EXERCISE BRIEF ▸ Where the records below reach the line containing "green lamp: 7 -> 6", start transcribing, and end with the line containing "purple soap dispenser: 5 -> 3", exactly and with nothing else added.

++++ SUPPLIED ENTRIES

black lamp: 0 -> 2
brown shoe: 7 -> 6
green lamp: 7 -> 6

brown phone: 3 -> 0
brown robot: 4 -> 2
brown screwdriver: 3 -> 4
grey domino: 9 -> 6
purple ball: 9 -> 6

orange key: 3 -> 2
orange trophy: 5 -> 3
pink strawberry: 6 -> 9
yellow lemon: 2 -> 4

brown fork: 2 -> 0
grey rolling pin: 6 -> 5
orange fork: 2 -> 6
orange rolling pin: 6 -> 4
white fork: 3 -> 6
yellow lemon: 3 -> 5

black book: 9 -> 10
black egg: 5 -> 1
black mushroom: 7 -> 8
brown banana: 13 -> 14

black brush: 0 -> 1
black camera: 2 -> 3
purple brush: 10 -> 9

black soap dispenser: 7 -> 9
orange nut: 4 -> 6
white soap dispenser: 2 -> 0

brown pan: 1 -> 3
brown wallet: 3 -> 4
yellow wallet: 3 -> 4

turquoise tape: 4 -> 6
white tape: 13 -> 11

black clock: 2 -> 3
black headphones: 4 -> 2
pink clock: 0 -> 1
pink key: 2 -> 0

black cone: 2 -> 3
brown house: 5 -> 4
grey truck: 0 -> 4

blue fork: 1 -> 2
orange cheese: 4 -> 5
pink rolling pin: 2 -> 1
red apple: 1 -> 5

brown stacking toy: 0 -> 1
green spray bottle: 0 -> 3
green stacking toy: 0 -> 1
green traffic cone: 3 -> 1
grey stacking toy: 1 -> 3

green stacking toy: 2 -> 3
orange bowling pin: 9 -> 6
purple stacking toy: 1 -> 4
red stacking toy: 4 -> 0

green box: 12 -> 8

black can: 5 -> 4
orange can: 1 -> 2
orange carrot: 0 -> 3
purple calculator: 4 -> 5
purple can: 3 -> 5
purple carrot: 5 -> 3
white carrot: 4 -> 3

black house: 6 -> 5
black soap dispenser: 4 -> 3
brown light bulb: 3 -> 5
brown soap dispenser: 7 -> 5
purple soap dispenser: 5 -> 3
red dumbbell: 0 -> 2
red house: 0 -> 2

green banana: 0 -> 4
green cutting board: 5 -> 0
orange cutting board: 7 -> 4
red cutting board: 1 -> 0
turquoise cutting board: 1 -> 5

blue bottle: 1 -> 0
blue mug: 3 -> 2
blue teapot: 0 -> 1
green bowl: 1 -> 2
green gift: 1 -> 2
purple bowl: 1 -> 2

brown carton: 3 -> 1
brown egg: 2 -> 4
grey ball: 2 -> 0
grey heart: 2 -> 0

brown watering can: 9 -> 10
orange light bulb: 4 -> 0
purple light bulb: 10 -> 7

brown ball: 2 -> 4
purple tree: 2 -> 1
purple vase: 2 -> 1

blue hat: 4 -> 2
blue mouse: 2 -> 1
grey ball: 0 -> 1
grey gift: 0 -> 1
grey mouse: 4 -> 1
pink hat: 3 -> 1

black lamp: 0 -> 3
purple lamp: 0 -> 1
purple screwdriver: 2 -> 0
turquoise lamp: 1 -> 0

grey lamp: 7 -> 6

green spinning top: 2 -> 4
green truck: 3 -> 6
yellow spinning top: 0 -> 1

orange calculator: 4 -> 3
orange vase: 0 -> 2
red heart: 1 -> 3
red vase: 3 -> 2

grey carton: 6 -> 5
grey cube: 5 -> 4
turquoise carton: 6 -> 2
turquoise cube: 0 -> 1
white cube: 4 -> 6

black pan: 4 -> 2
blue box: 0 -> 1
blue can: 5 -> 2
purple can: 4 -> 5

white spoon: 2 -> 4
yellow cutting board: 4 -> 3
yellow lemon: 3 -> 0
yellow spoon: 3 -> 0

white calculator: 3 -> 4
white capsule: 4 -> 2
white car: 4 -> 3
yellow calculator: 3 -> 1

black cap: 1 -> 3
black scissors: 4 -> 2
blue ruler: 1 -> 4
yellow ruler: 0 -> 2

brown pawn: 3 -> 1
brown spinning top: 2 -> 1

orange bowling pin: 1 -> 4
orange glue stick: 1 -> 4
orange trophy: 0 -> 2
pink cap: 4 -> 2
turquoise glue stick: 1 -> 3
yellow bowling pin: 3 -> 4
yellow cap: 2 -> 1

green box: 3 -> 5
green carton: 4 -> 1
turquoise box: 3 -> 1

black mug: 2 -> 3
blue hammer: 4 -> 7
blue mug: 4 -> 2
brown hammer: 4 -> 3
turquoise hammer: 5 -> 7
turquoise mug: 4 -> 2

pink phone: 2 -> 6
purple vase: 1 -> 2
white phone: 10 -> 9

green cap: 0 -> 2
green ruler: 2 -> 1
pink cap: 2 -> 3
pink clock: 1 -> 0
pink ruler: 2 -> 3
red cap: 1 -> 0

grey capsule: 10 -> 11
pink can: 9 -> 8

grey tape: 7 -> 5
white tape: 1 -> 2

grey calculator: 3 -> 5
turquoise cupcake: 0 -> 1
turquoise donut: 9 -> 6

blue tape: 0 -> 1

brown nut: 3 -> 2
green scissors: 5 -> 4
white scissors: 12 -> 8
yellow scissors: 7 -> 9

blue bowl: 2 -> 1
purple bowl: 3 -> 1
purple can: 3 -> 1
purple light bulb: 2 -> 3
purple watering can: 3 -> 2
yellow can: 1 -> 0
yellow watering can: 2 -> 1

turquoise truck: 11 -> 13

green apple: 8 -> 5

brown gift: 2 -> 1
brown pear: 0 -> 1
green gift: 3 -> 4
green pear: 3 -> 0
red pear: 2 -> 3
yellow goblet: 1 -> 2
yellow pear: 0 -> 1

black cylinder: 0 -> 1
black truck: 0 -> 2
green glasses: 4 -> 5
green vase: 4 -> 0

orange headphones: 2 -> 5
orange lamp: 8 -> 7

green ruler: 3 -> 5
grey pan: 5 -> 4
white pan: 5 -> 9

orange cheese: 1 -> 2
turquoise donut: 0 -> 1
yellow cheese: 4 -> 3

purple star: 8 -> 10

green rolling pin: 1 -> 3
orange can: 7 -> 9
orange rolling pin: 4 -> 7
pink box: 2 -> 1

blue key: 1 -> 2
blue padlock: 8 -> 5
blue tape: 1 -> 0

++++++++

TASK OUTPUT ▸
green lamp: 7 -> 6

brown phone: 3 -> 0
brown robot: 4 -> 2
brown screwdriver: 3 -> 4
grey domino: 9 -> 6
purple ball: 9 -> 6

orange key: 3 -> 2
orange trophy: 5 -> 3
pink strawberry: 6 -> 9
yellow lemon: 2 -> 4

brown fork: 2 -> 0
grey rolling pin: 6 -> 5
orange fork: 2 -> 6
orange rolling pin: 6 -> 4
white fork: 3 -> 6
yellow lemon: 3 -> 5

black book: 9 -> 10
black egg: 5 -> 1
black mushroom: 7 -> 8
brown banana: 13 -> 14

black brush: 0 -> 1
black camera: 2 -> 3
purple brush: 10 -> 9

black soap dispenser: 7 -> 9
orange nut: 4 -> 6
white soap dispenser: 2 -> 0

brown pan: 1 -> 3
brown wallet: 3 -> 4
yellow wallet: 3 -> 4

turquoise tape: 4 -> 6
white tape: 13 -> 11

black clock: 2 -> 3
black headphones: 4 -> 2
pink clock: 0 -> 1
pink key: 2 -> 0

black cone: 2 -> 3
brown house: 5 -> 4
grey truck: 0 -> 4

blue fork: 1 -> 2
orange cheese: 4 -> 5
pink rolling pin: 2 -> 1
red apple: 1 -> 5

brown stacking toy: 0 -> 1
green spray bottle: 0 -> 3
green stacking toy: 0 -> 1
green traffic cone: 3 -> 1
grey stacking toy: 1 -> 3

green stacking toy: 2 -> 3
orange bowling pin: 9 -> 6
purple stacking toy: 1 -> 4
red stacking toy: 4 -> 0

green box: 12 -> 8

black can: 5 -> 4
orange can: 1 -> 2
orange carrot: 0 -> 3
purple calculator: 4 -> 5
purple can: 3 -> 5
purple carrot: 5 -> 3
white carrot: 4 -> 3

black house: 6 -> 5
black soap dispenser: 4 -> 3
brown light bulb: 3 -> 5
brown soap dispenser: 7 -> 5
purple soap dispenser: 5 -> 3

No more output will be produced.